Task instructions >>
The line containing "none -> orange tile F10:G13 level 1" marks the start; repeat it and every following line exactly through the end of the entries.

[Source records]
***
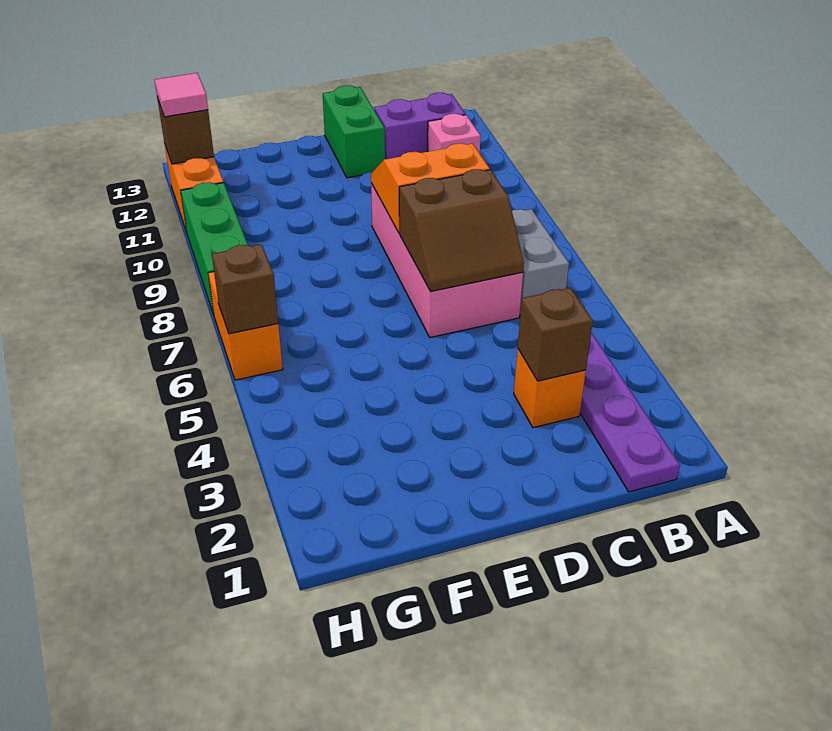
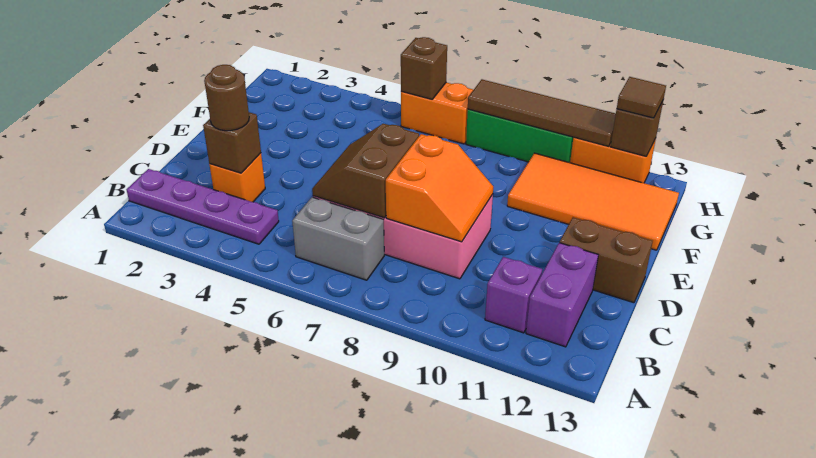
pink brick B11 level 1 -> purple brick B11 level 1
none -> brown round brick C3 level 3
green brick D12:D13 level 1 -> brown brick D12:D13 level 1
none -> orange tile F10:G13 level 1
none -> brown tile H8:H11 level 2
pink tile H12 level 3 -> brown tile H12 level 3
***
Answer to this exercise >>
none -> orange tile F10:G13 level 1
none -> brown tile H8:H11 level 2
pink tile H12 level 3 -> brown tile H12 level 3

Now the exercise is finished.